## GIVEN RECORDS:
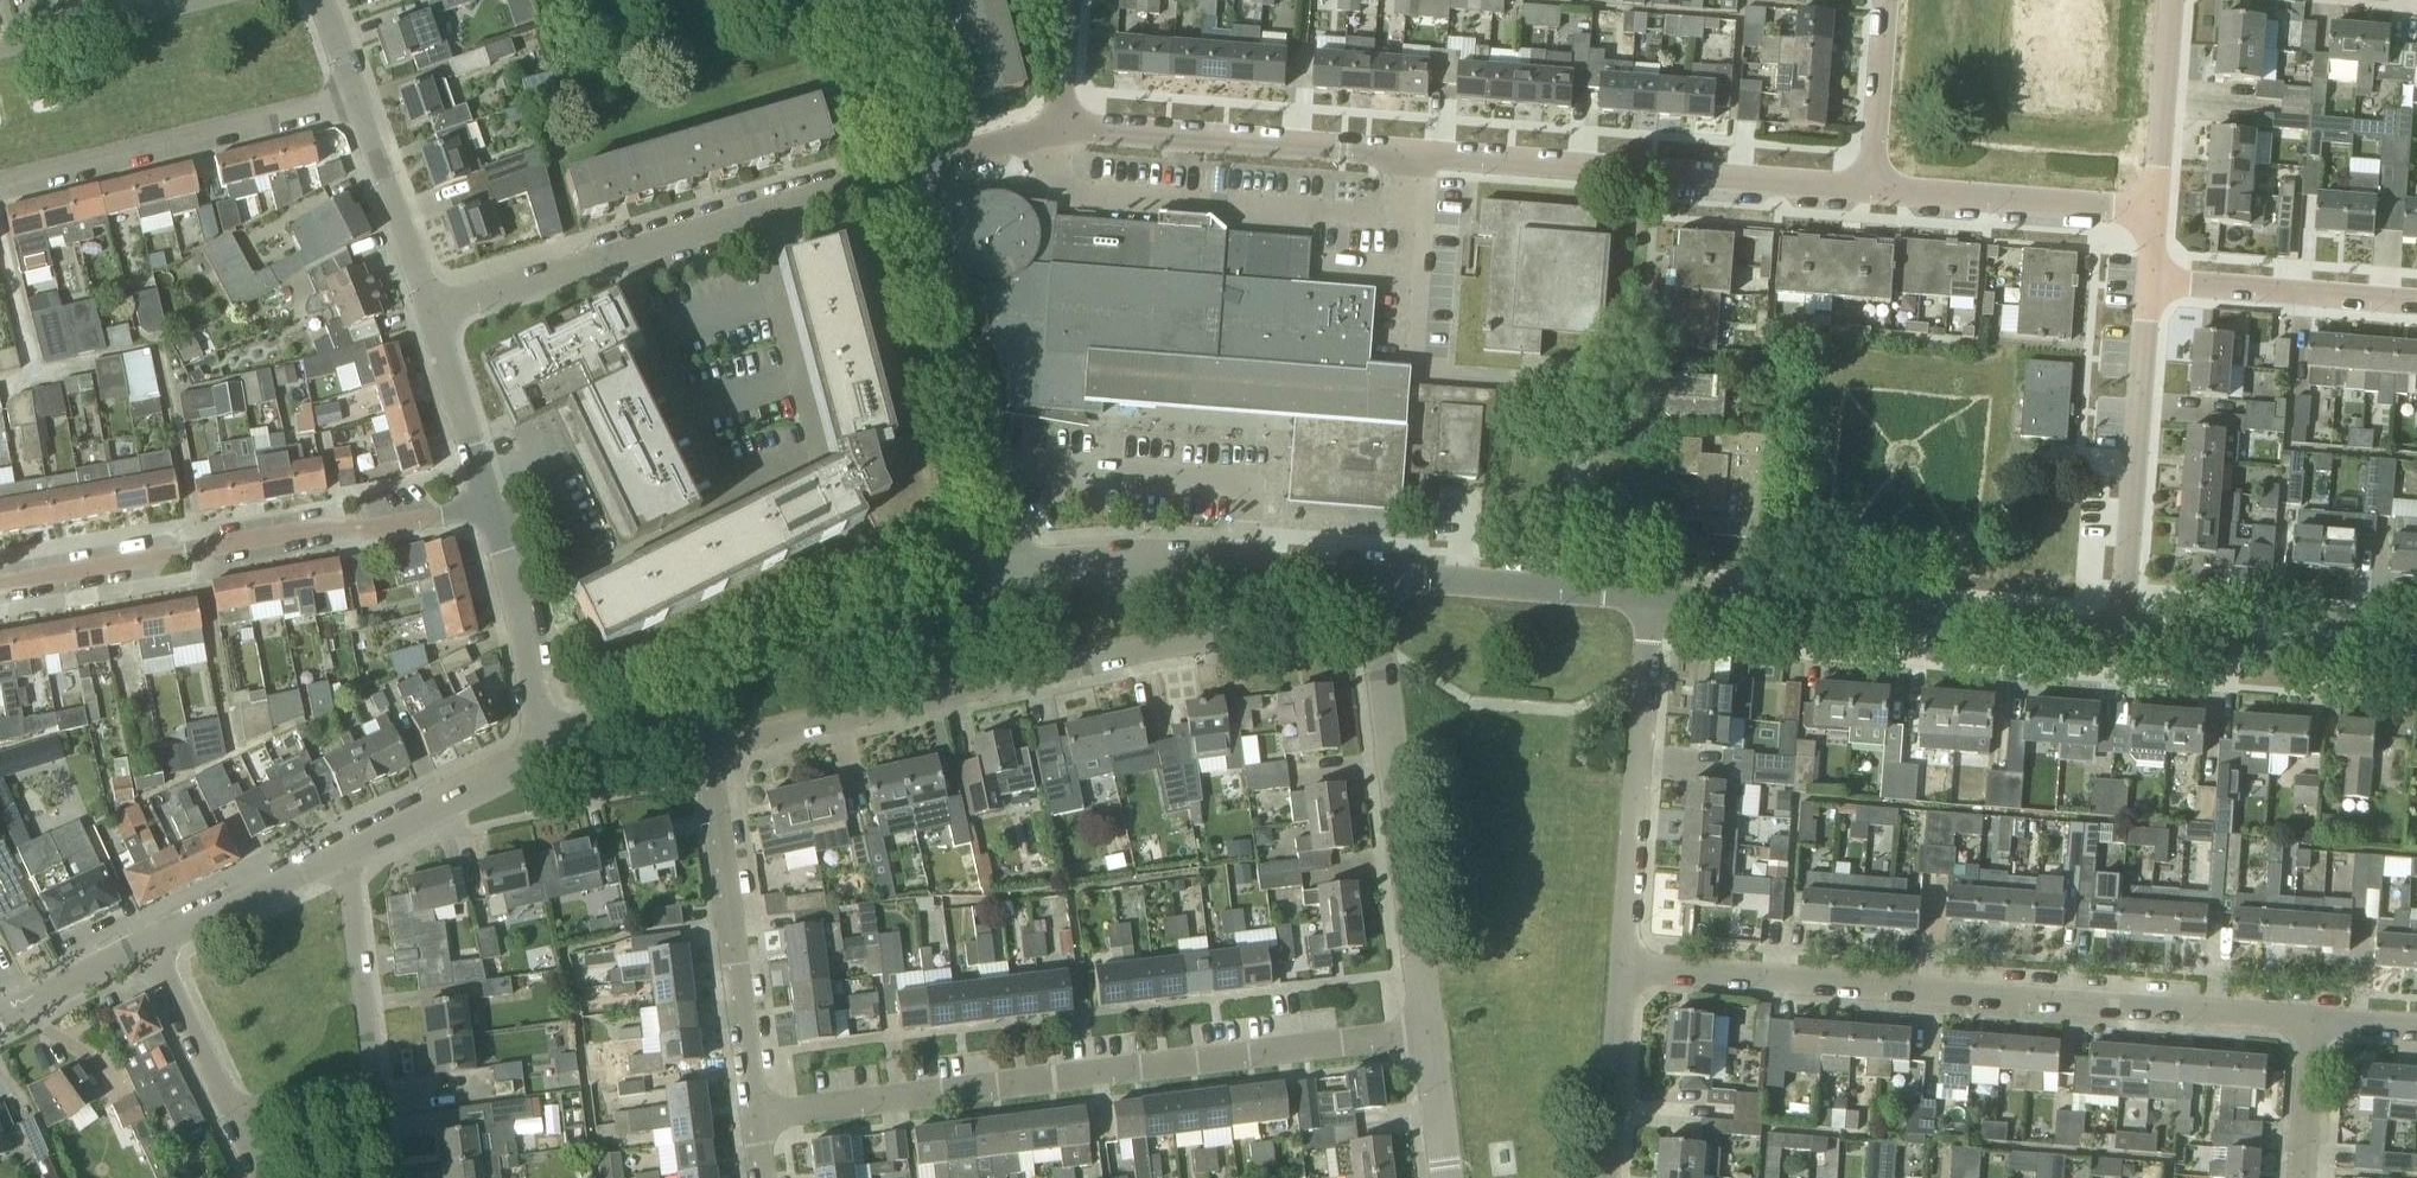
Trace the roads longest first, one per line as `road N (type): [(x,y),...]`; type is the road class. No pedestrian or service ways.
road 1 (residential): [(1881,193),(1057,128)]
road 2 (residential): [(743,1122),(1413,1034)]
road 3 (residential): [(2294,1025),(1628,975)]
road 4 (residential): [(685,747),(1172,650),(1219,629),(1235,606),(1242,567)]
road 5 (residential): [(905,161),(428,310)]
road 6 (residential): [(0,570),(479,489)]
road 7 (residential): [(1649,595),(2122,631)]
road 8 (residential): [(1413,1034),(1371,718),(1364,575)]
road 9 (residential): [(1014,569),(905,161)]
road 10 (residential): [(652,684),(878,599),(1014,569)]
road 11 (residential): [(1628,975),(1649,595)]
road 12 (residential): [(743,1122),(706,821),(685,747)]
road 13 (residential): [(2122,631),(2153,261)]
road 14 (residential): [(0,178),(356,93)]
road 15 (residential): [(2122,631),(2416,660)]
road 16 (residential): [(1364,575),(1649,595)]
road 17 (residential): [(2154,208),(1881,193)]
road 18 (residential): [(2416,293),(2153,261)]
road 19 (residential): [(553,732),(479,489)]
road 20 (residential): [(365,1092),(335,844)]
road 21 (residential): [(335,844),(553,732)]
road 22 (residential): [(428,310),(356,93)]
road 23 (residential): [(1242,567),(1138,560),(1014,569)]
road 24 (residential): [(146,940),(335,844)]
road 25 (residential): [(2154,208),(2172,0)]
road 26 (residential): [(1614,1177),(1628,975)]
road 27 (residential): [(1881,193),(1891,0)]
road 28 (residential): [(216,1113),(146,940)]
road 29 (residential): [(479,489),(428,310)]
road 30 (residential): [(905,161),(863,0)]
road 31 (residential): [(0,1015),(146,940)]
road 32 (residential): [(0,37),(153,0)]
road 33 (residential): [(1057,128),(978,134),(905,161)]
road 34 (residential): [(2287,1177),(2294,1025)]
road 35 (residential): [(216,1113),(365,1092)]
road 36 (residential): [(1432,1177),(1413,1034)]
road 37 (residential): [(1057,128),(1065,0)]
road 38 (residential): [(1364,575),(1242,567)]
road 39 (residential): [(2416,1032),(2294,1025)]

## WHAT IS EXPECTED:
Output, word for word, the full listing above, with no pictures.

## REPLY TO THE EXERCISE:
Trace the roads longest first, one per line as `road N (type): [(x,y),...]`; type is the road class. No pedestrian or service ways.
road 1 (residential): [(1881,193),(1057,128)]
road 2 (residential): [(743,1122),(1413,1034)]
road 3 (residential): [(2294,1025),(1628,975)]
road 4 (residential): [(685,747),(1172,650),(1219,629),(1235,606),(1242,567)]
road 5 (residential): [(905,161),(428,310)]
road 6 (residential): [(0,570),(479,489)]
road 7 (residential): [(1649,595),(2122,631)]
road 8 (residential): [(1413,1034),(1371,718),(1364,575)]
road 9 (residential): [(1014,569),(905,161)]
road 10 (residential): [(652,684),(878,599),(1014,569)]
road 11 (residential): [(1628,975),(1649,595)]
road 12 (residential): [(743,1122),(706,821),(685,747)]
road 13 (residential): [(2122,631),(2153,261)]
road 14 (residential): [(0,178),(356,93)]
road 15 (residential): [(2122,631),(2416,660)]
road 16 (residential): [(1364,575),(1649,595)]
road 17 (residential): [(2154,208),(1881,193)]
road 18 (residential): [(2416,293),(2153,261)]
road 19 (residential): [(553,732),(479,489)]
road 20 (residential): [(365,1092),(335,844)]
road 21 (residential): [(335,844),(553,732)]
road 22 (residential): [(428,310),(356,93)]
road 23 (residential): [(1242,567),(1138,560),(1014,569)]
road 24 (residential): [(146,940),(335,844)]
road 25 (residential): [(2154,208),(2172,0)]
road 26 (residential): [(1614,1177),(1628,975)]
road 27 (residential): [(1881,193),(1891,0)]
road 28 (residential): [(216,1113),(146,940)]
road 29 (residential): [(479,489),(428,310)]
road 30 (residential): [(905,161),(863,0)]
road 31 (residential): [(0,1015),(146,940)]
road 32 (residential): [(0,37),(153,0)]
road 33 (residential): [(1057,128),(978,134),(905,161)]
road 34 (residential): [(2287,1177),(2294,1025)]
road 35 (residential): [(216,1113),(365,1092)]
road 36 (residential): [(1432,1177),(1413,1034)]
road 37 (residential): [(1057,128),(1065,0)]
road 38 (residential): [(1364,575),(1242,567)]
road 39 (residential): [(2416,1032),(2294,1025)]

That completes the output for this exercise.